──────── Given entries ────────

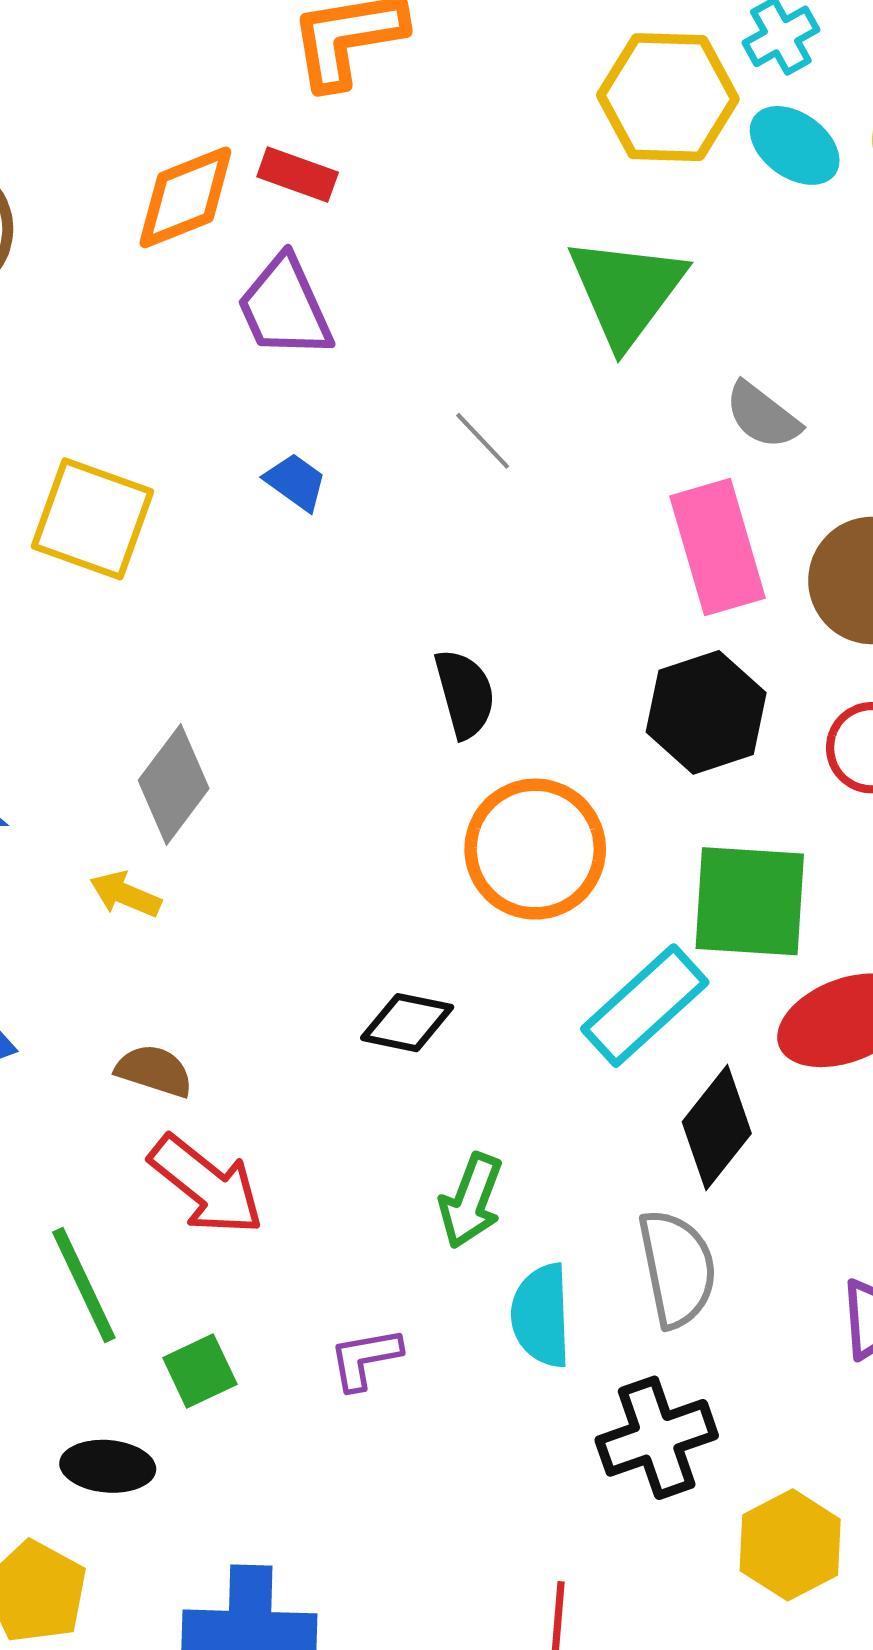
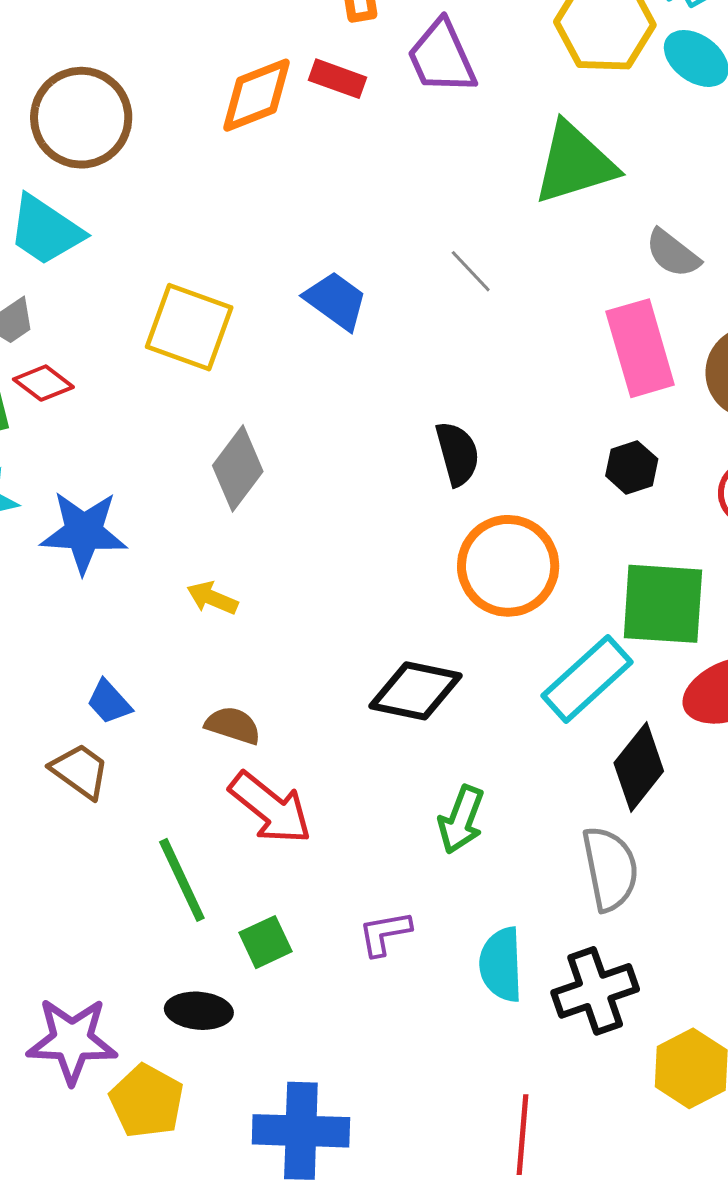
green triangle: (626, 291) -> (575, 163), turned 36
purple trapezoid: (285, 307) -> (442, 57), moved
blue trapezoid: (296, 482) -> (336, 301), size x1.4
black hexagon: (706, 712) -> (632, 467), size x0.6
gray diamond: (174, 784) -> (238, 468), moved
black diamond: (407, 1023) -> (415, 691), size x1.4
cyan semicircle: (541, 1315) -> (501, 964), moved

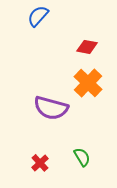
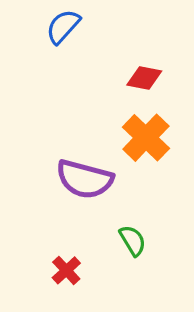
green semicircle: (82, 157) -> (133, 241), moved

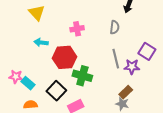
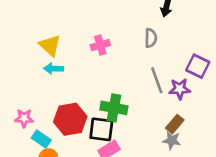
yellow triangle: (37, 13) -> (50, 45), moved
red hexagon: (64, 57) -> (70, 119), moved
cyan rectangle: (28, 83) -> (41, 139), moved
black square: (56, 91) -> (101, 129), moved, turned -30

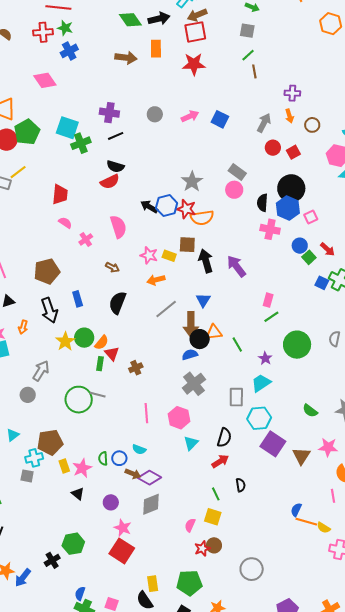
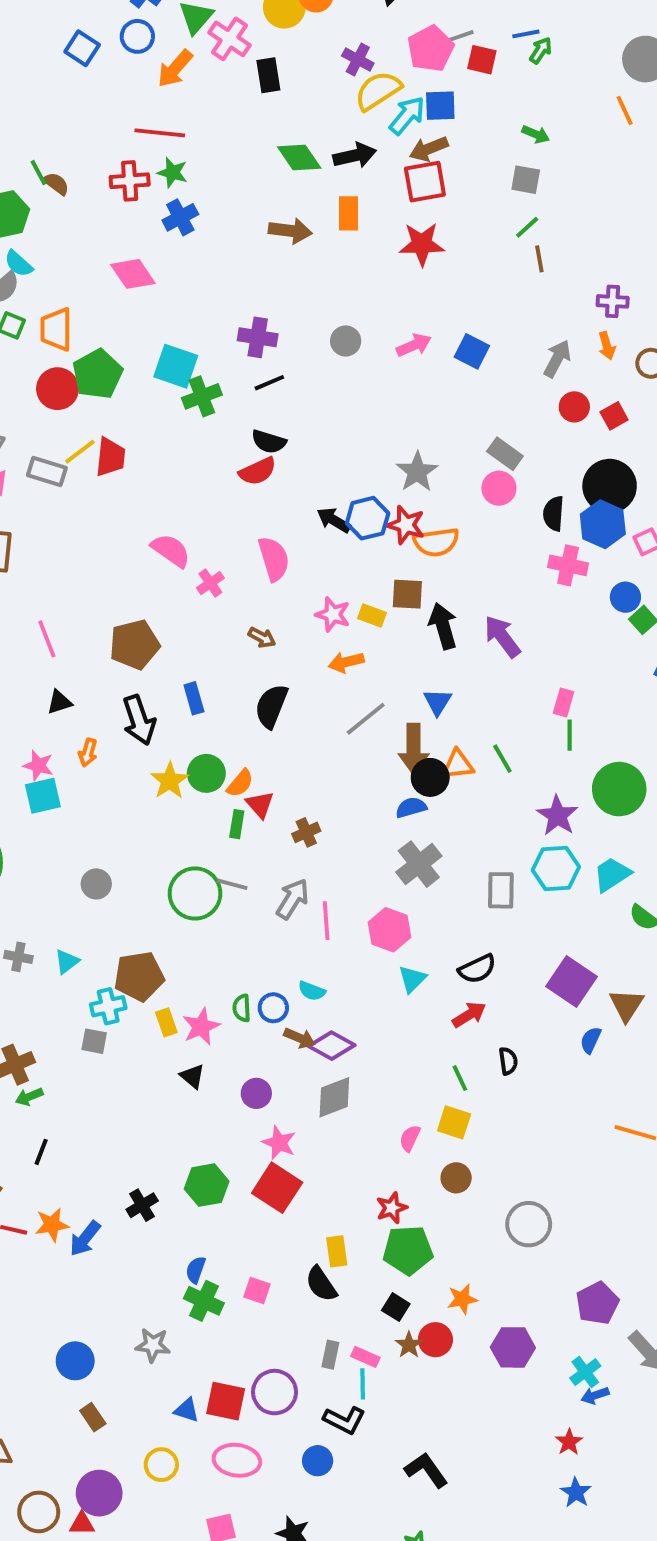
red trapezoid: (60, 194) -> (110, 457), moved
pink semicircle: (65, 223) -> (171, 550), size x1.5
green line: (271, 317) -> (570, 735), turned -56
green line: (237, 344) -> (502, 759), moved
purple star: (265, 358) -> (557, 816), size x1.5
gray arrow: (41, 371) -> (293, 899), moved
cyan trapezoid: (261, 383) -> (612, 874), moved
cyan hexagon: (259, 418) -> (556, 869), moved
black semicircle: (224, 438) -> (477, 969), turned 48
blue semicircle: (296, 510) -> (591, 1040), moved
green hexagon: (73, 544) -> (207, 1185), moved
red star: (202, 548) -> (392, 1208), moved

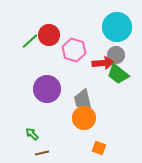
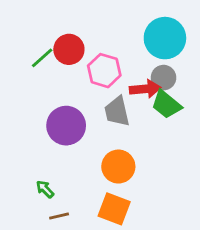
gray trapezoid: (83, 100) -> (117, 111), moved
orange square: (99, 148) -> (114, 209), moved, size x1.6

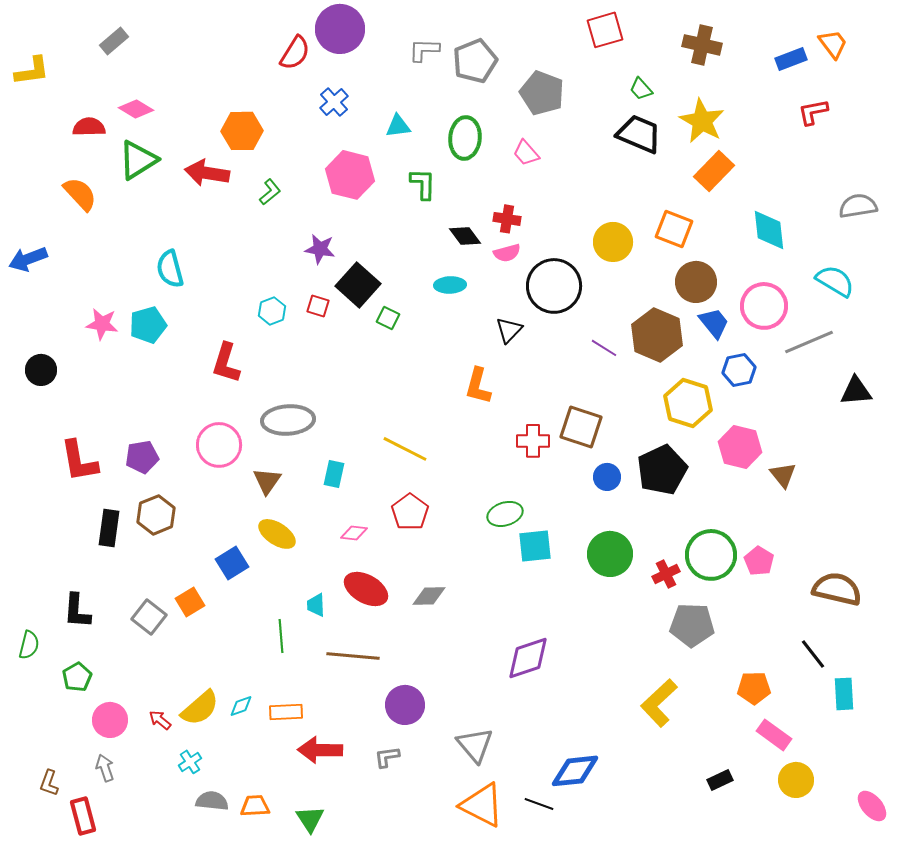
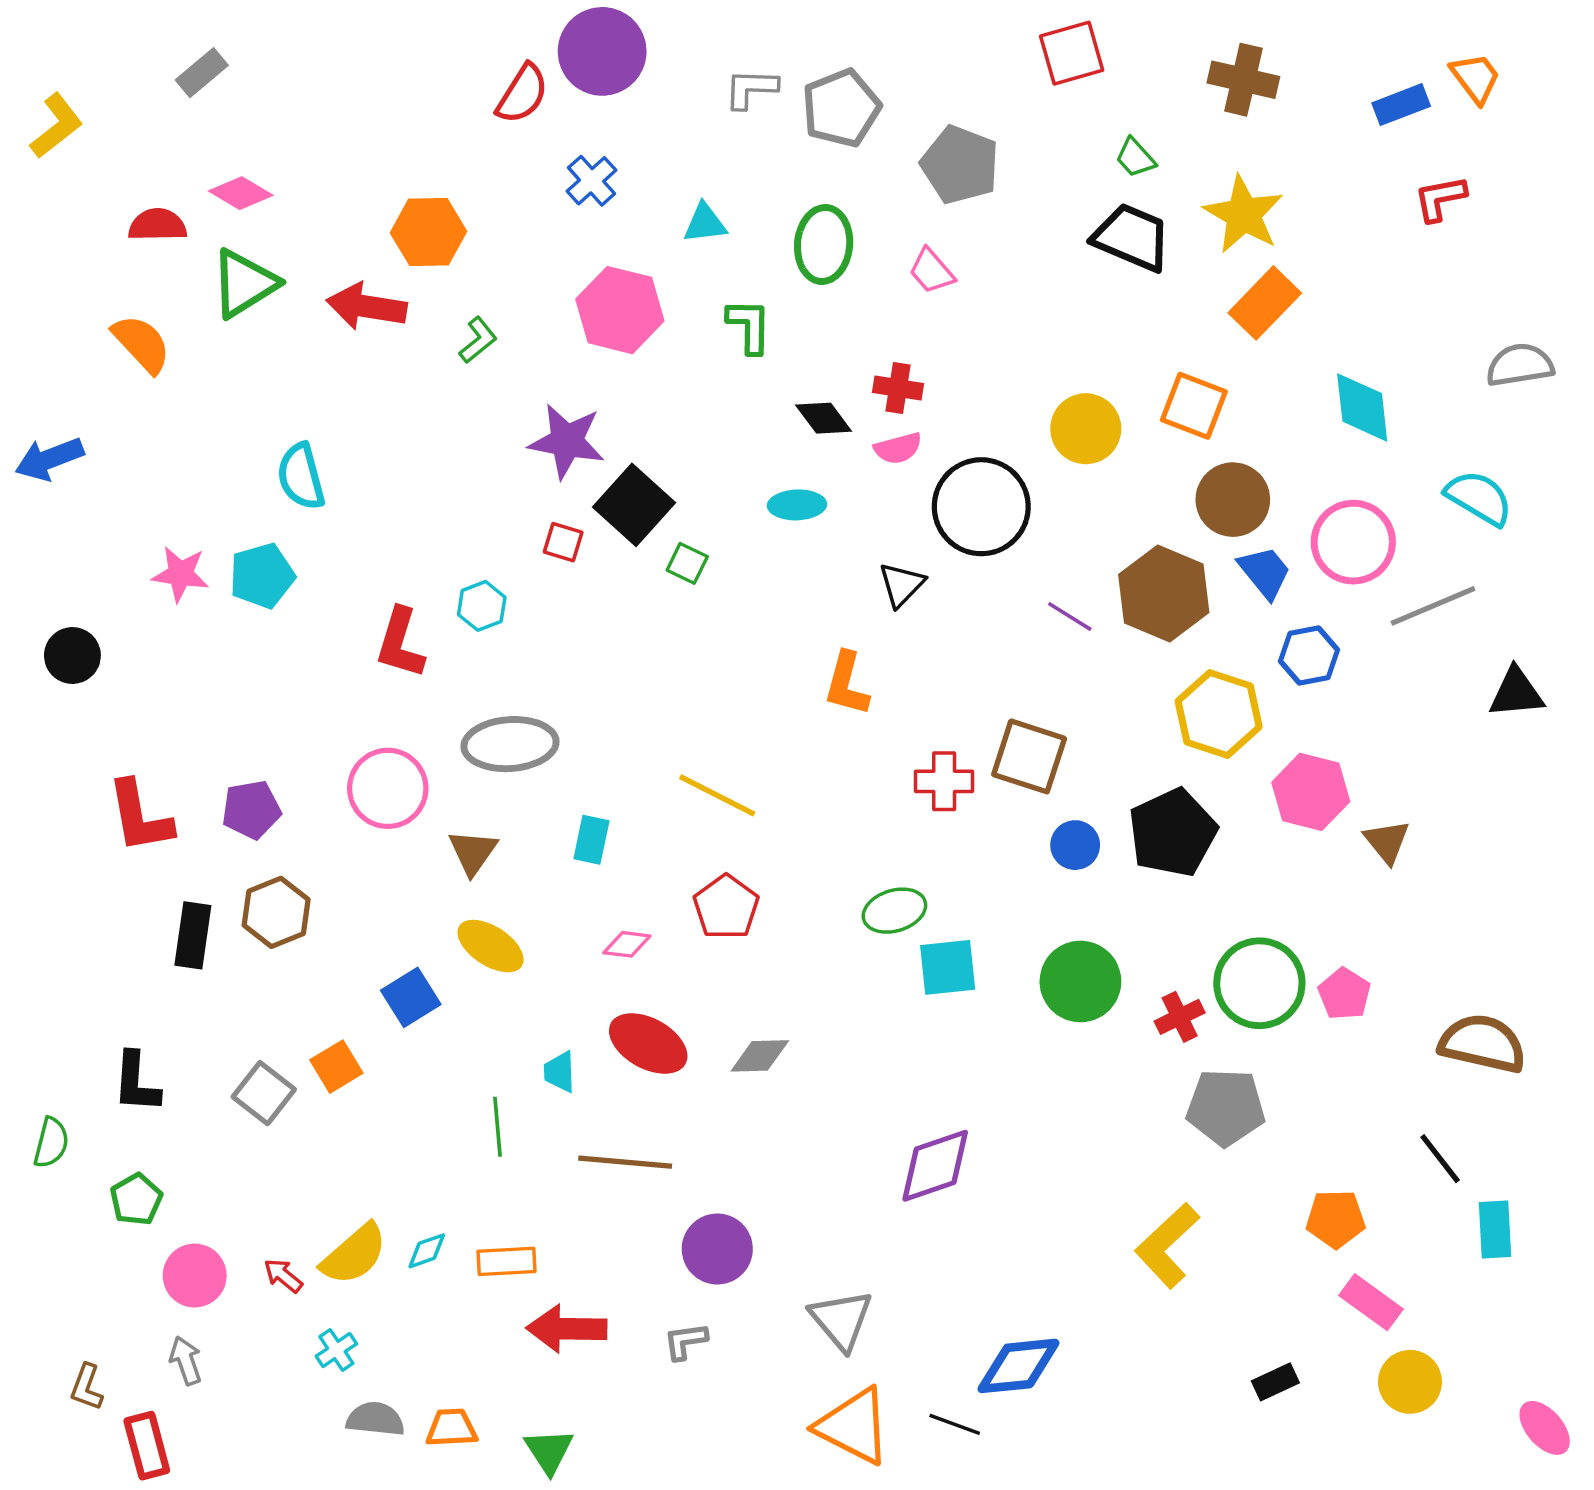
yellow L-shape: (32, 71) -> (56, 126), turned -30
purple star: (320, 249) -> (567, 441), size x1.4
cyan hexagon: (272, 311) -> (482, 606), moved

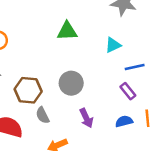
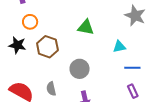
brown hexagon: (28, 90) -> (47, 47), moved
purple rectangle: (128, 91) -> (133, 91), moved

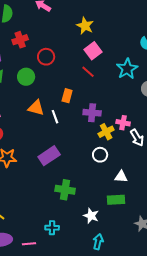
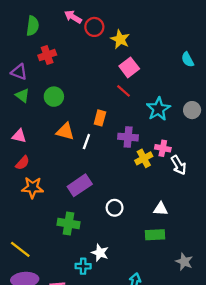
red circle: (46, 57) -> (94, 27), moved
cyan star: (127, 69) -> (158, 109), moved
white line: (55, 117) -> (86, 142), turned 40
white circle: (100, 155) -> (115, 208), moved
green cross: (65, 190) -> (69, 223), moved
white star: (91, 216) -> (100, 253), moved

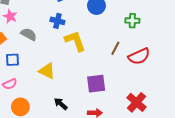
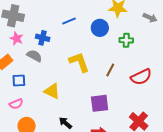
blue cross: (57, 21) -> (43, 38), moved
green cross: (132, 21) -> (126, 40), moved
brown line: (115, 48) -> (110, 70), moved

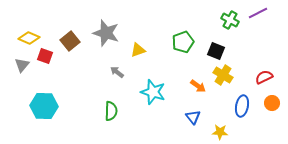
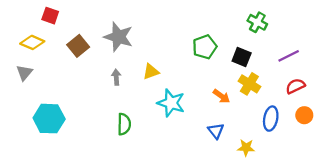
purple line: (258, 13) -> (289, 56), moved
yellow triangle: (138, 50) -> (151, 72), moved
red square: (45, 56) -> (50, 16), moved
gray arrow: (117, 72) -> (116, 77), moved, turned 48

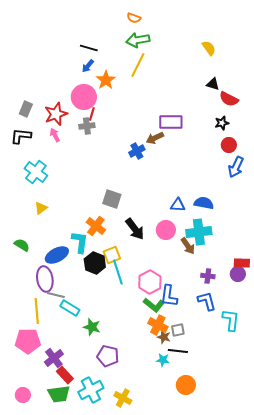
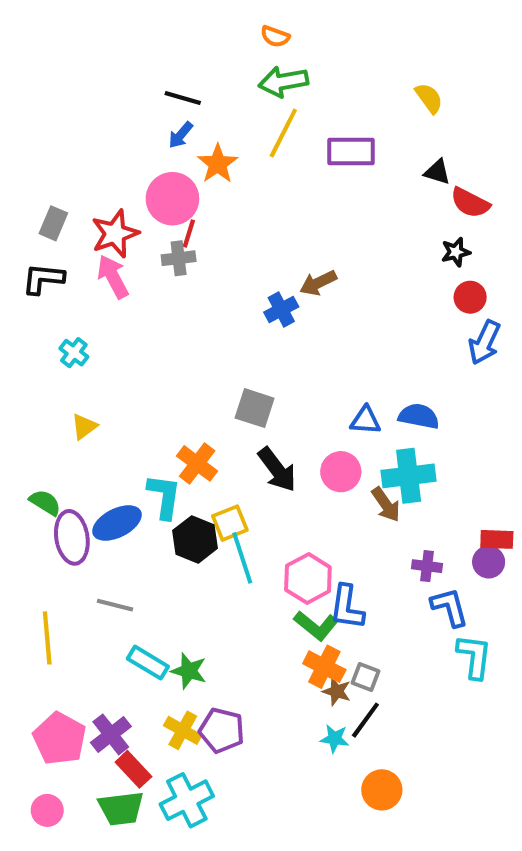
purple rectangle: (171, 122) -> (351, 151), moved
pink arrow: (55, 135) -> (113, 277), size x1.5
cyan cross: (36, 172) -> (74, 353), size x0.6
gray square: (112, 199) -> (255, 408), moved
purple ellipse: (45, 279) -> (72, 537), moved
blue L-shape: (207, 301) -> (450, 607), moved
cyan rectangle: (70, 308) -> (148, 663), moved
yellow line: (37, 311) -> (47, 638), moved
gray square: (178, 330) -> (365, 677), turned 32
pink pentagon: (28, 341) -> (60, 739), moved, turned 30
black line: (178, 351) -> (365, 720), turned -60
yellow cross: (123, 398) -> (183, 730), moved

────────

**Task goal**
The reply is a bare number: how many lines above include "gray".

**Finished exercise**
6